Task requirements: The records below hold a stretch from the line with "C5: 15nF (GND, SIG11) -> 15nF (GND, VA)" through the line with "R1: 12k (GND, SIG11) -> 12k (GND, VBAT)"; return exactly those lines, ends included, and nothing more.

Extracted data:
= Beginning of Section =

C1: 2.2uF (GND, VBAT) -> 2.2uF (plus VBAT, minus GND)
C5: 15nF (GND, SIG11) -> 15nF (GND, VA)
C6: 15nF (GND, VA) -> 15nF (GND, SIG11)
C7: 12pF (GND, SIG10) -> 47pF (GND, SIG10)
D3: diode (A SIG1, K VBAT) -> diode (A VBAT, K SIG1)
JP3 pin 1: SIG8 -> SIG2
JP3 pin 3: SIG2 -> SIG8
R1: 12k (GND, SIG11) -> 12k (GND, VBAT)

= End of Section =
= Beginning of Section =

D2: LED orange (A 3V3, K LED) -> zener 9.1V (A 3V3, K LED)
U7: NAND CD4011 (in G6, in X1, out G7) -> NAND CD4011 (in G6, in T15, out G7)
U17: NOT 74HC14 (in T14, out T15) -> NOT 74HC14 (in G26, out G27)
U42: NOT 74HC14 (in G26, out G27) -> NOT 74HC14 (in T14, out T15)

= End of Section =
= Beginning of Section =

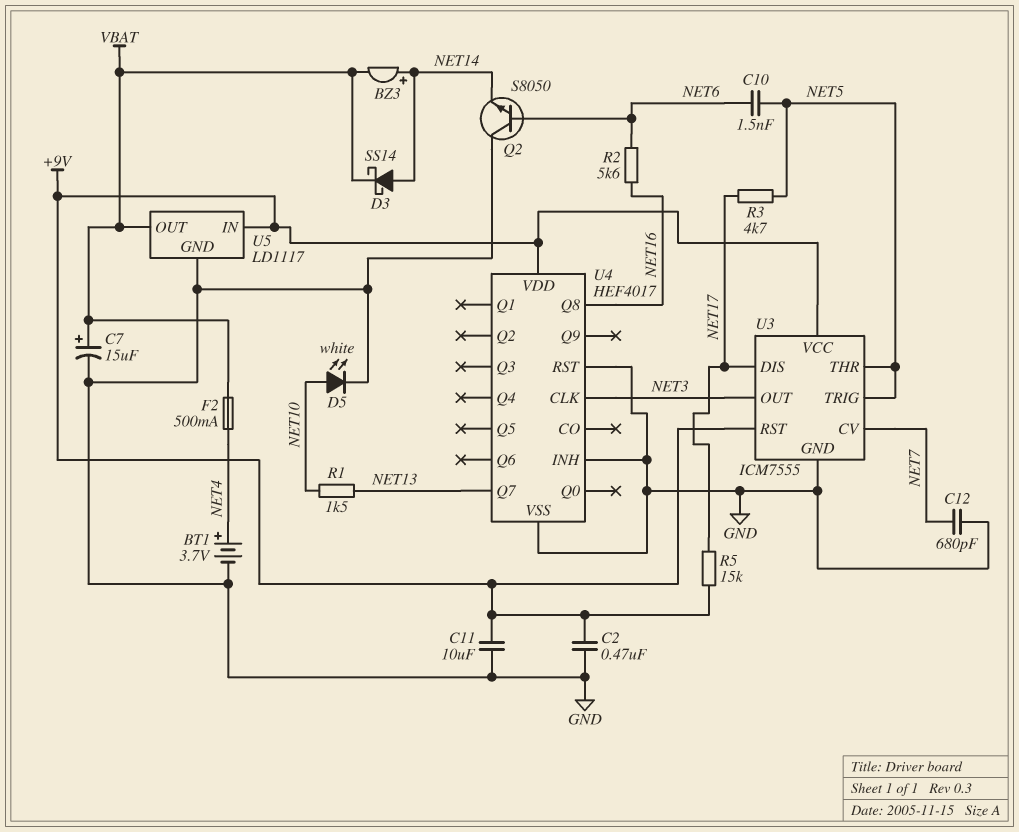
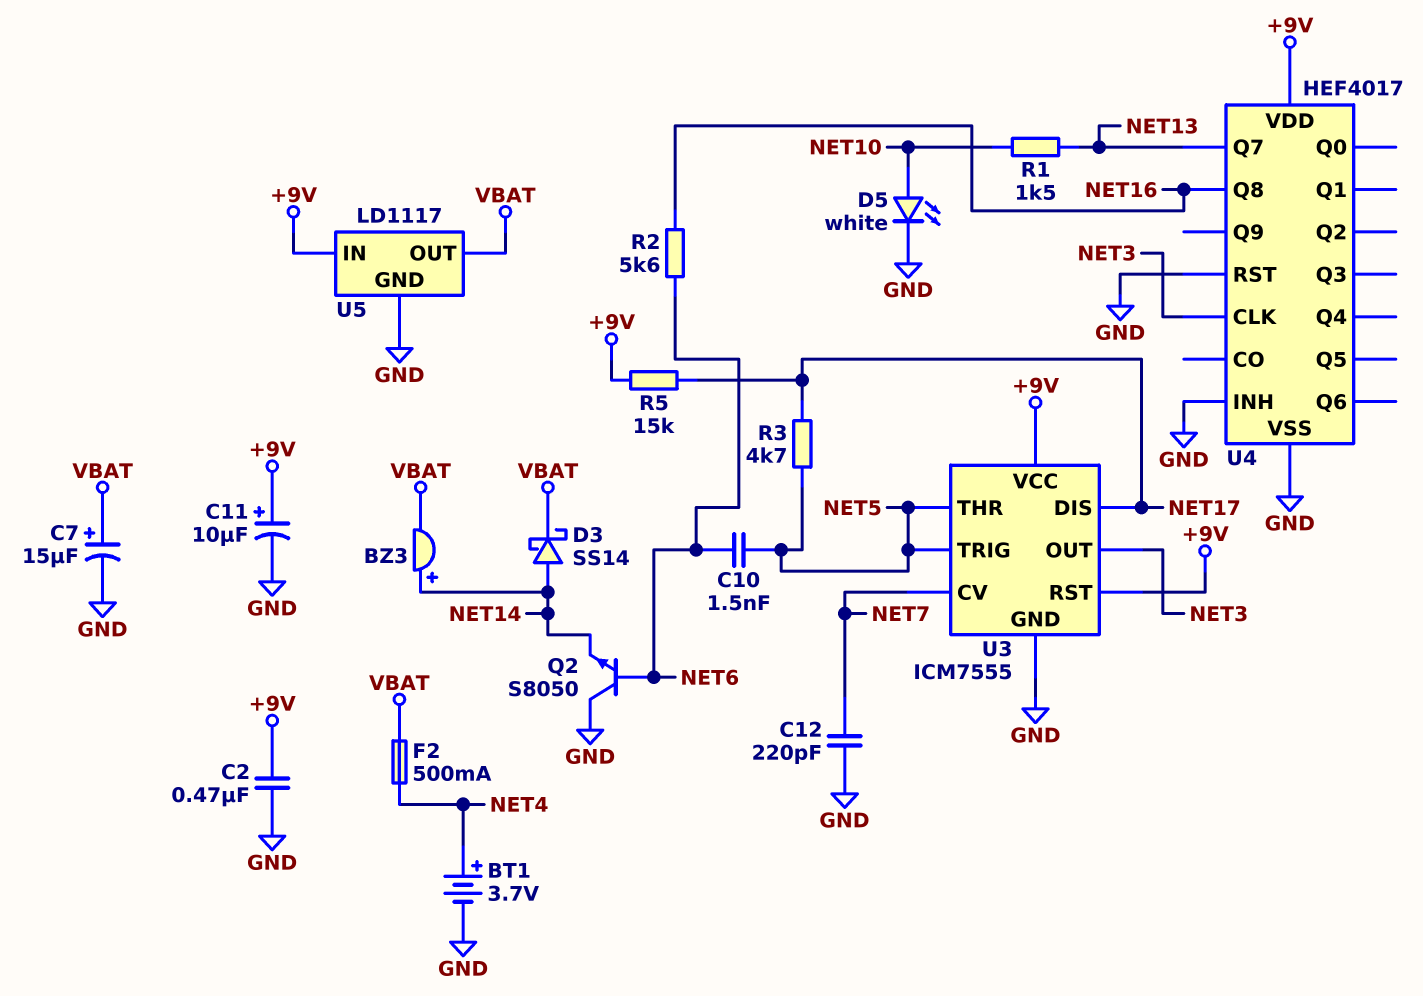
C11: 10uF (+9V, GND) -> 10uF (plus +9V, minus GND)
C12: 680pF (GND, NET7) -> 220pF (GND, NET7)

= End of Section =

Exercise solution:
C5: 15nF (GND, SIG11) -> 15nF (GND, VA)
C6: 15nF (GND, VA) -> 15nF (GND, SIG11)
C7: 12pF (GND, SIG10) -> 47pF (GND, SIG10)
D3: diode (A SIG1, K VBAT) -> diode (A VBAT, K SIG1)
JP3 pin 1: SIG8 -> SIG2
JP3 pin 3: SIG2 -> SIG8
R1: 12k (GND, SIG11) -> 12k (GND, VBAT)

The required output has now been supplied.